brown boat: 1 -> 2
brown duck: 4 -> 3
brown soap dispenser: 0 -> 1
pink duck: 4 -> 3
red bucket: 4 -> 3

::::::::::

YOUR TASK: Each line above needs to be returned exactly as it is.

ANSWER AREA:
brown boat: 1 -> 2
brown duck: 4 -> 3
brown soap dispenser: 0 -> 1
pink duck: 4 -> 3
red bucket: 4 -> 3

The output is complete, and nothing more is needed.